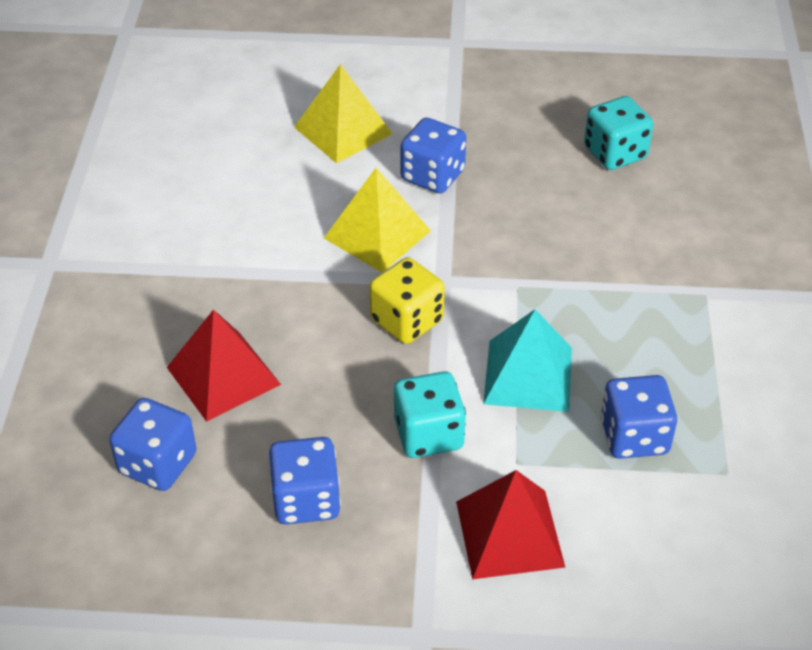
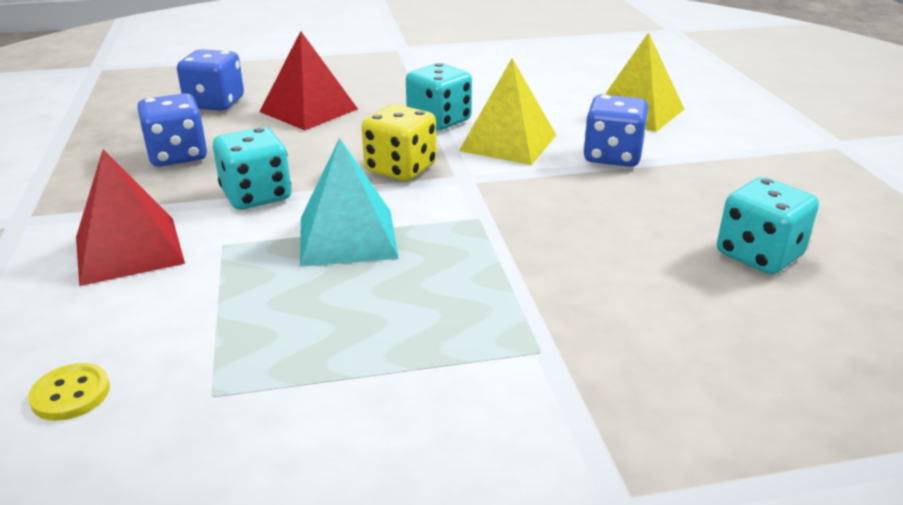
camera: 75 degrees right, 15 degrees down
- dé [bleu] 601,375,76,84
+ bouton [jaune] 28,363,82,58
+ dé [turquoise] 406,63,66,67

• YOUR ASSIGNMENT: All of the material above goes into the copy exactly as is; the pictures do not.

• RESULT OF THE TASK:
camera: 75 degrees right, 15 degrees down
- dé [bleu] 601,375,76,84
+ bouton [jaune] 28,363,82,58
+ dé [turquoise] 406,63,66,67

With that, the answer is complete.